▶ [WORK ORDER]:
Go to the line that contains "(257, 252) = (472, 210): none" in the records below and repeat it, and each line after it, exactly through the end, omitting pictures.

▶ [DATA FOR ANALYSIS]:
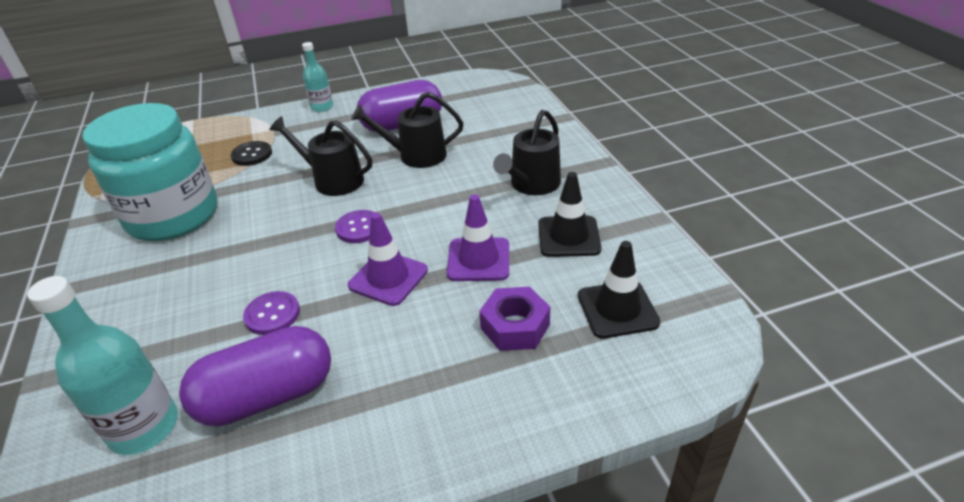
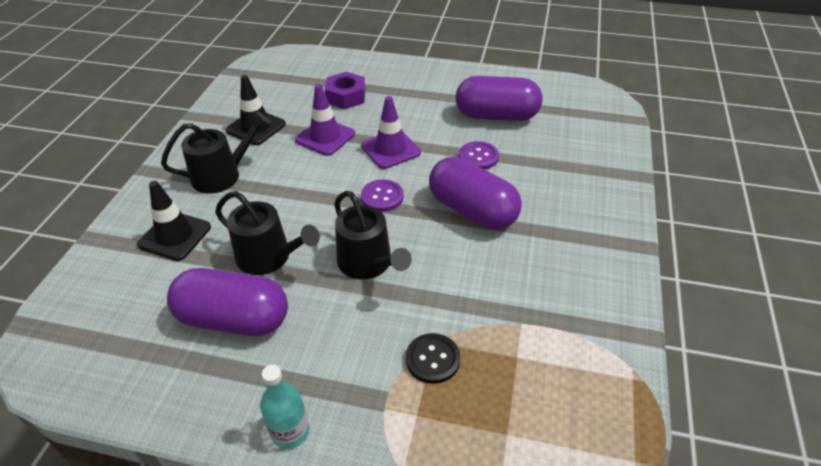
camera: 150 degrees left, 5 degrees up
(144, 427) = (567, 126): turquoise bottle -> none
(173, 216) = (542, 292): turquoise jar -> none
(257, 252) = (472, 210): none -> purple capsule
(617, 309) = (288, 84): black traffic cone -> black traffic cone (175, 236)

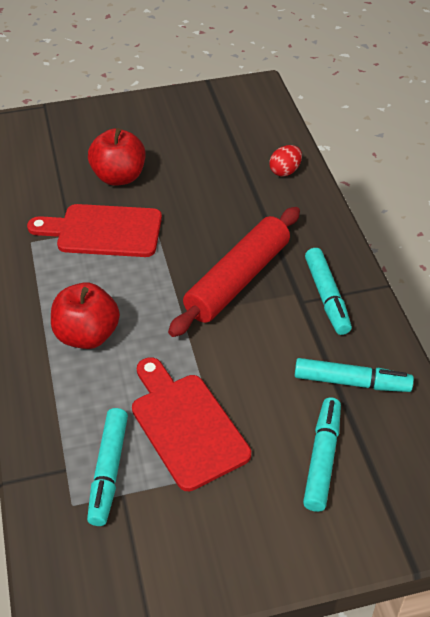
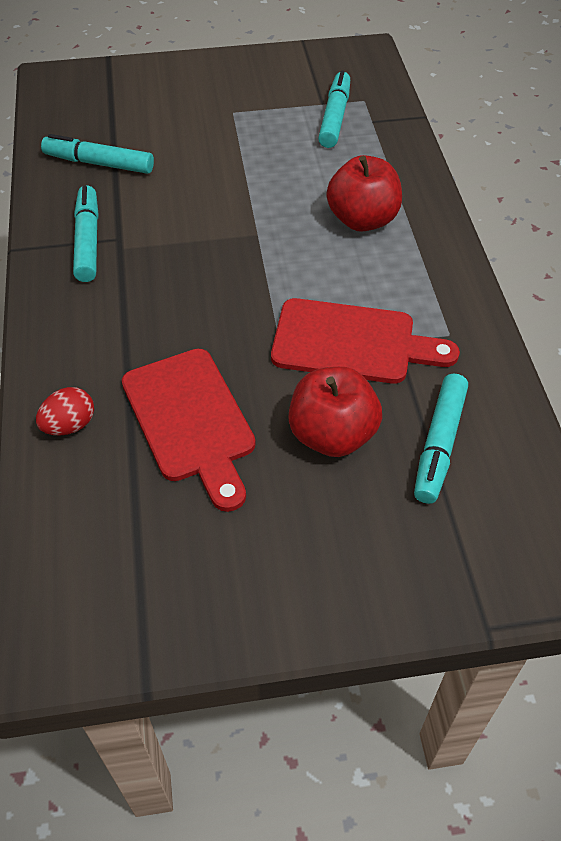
camera: 175 degrees left, 5 degrees up
(186, 425) = (264, 142): red cutting board -> red cutting board (191, 421)
(237, 280) = (185, 266): red rolling pin -> none
(322, 459) = (150, 114): turquoise marker -> turquoise marker (439, 444)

▶ [RESPONSE TO THIS EXERCISE]:
(257, 252) = (472, 210): none -> purple capsule
(617, 309) = (288, 84): black traffic cone -> black traffic cone (175, 236)

camera: 175 degrees left, 5 degrees up
(186, 425) = (264, 142): red cutting board -> red cutting board (191, 421)
(237, 280) = (185, 266): red rolling pin -> none
(322, 459) = (150, 114): turquoise marker -> turquoise marker (439, 444)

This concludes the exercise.